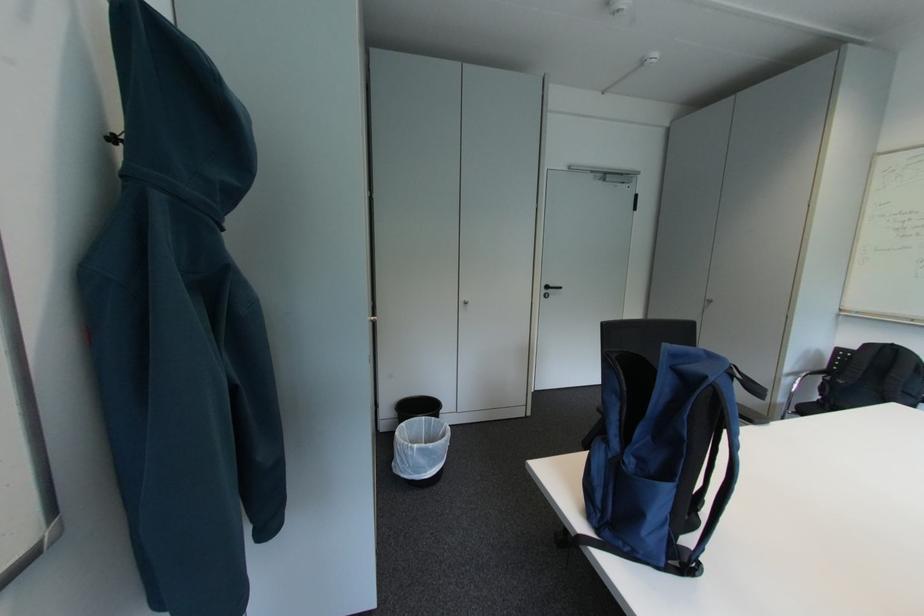
What do you see at coordinates (464, 302) in the screenshot? I see `the silver cabinet lock` at bounding box center [464, 302].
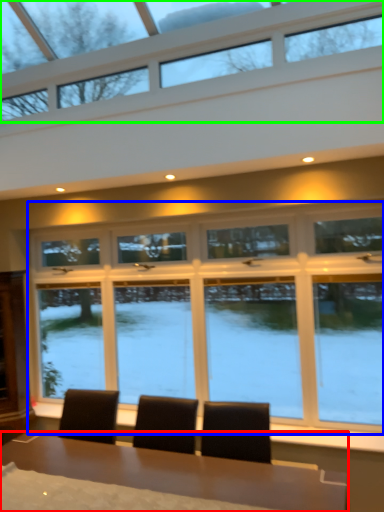
Question: Which object is the farthest from table (highlighted by a red box)? Choose among these: window (highlighted by a blue box) or window (highlighted by a green box).

Choices:
 (A) window
 (B) window

Answer: (B)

::::::

Format the rows above as a JSON list of strings, with one string per line and no blank lines. Leave out the pictures.

• [THE COMPLETED TASK]
[
  "What do you see at coordinates (464, 302) in the screenshot? I see `the silver cabinet lock` at bounding box center [464, 302].",
  "Question: Which object is the farthest from table (highlighted by a red box)? Choose among these: window (highlighted by a blue box) or window (highlighted by a green box).",
  "Choices:",
  " (A) window",
  " (B) window",
  "Answer: (B)"
]